• Aim of the exercise
Pictures do not belong in the copy; restate the records below word for word.

--- Given data ---

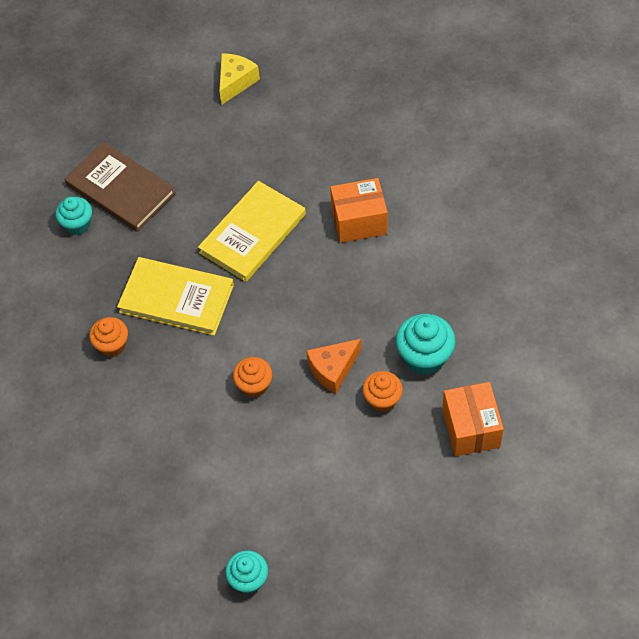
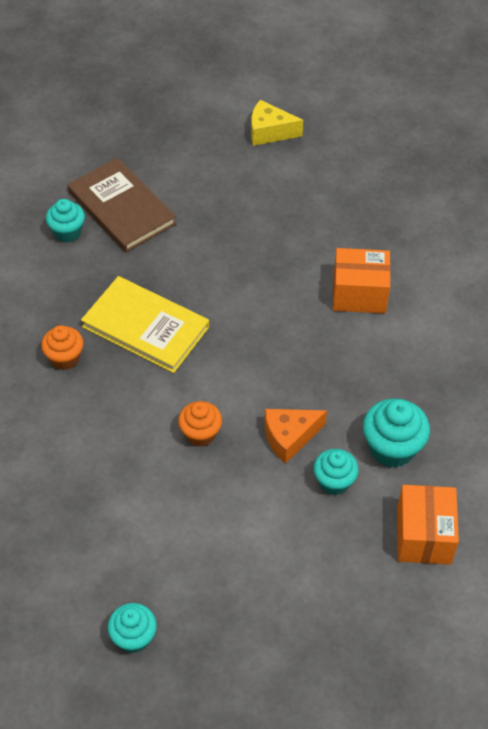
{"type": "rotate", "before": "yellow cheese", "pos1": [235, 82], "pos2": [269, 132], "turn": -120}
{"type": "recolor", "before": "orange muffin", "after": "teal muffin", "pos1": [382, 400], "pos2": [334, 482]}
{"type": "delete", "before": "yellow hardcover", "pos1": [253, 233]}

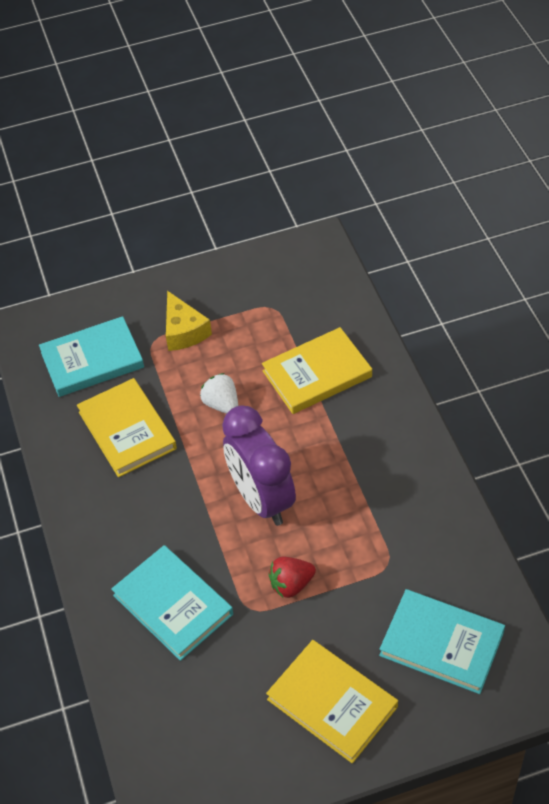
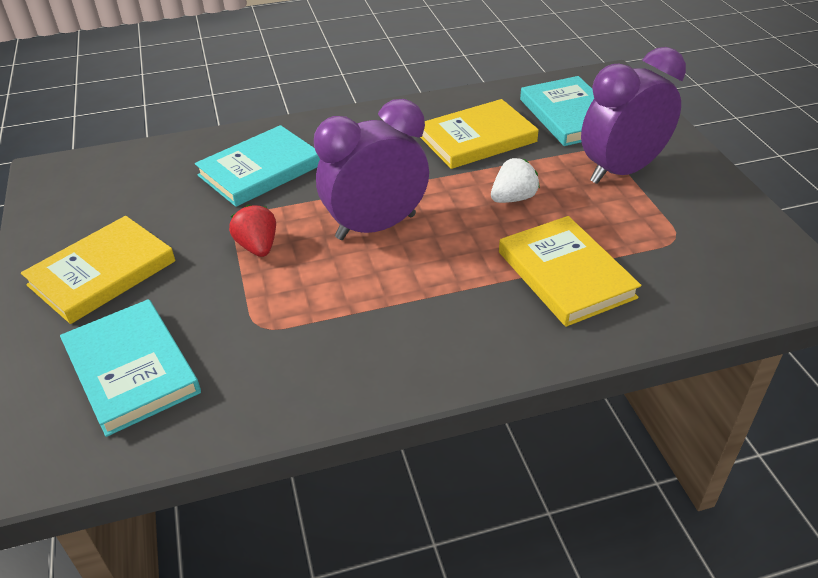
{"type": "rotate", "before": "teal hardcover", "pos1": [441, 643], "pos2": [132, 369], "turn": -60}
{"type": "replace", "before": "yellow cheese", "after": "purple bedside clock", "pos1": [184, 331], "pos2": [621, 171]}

---

• Written solution
{"type": "rotate", "before": "yellow cheese", "pos1": [235, 82], "pos2": [269, 132], "turn": -120}
{"type": "recolor", "before": "orange muffin", "after": "teal muffin", "pos1": [382, 400], "pos2": [334, 482]}
{"type": "delete", "before": "yellow hardcover", "pos1": [253, 233]}

{"type": "rotate", "before": "teal hardcover", "pos1": [441, 643], "pos2": [132, 369], "turn": -60}
{"type": "replace", "before": "yellow cheese", "after": "purple bedside clock", "pos1": [184, 331], "pos2": [621, 171]}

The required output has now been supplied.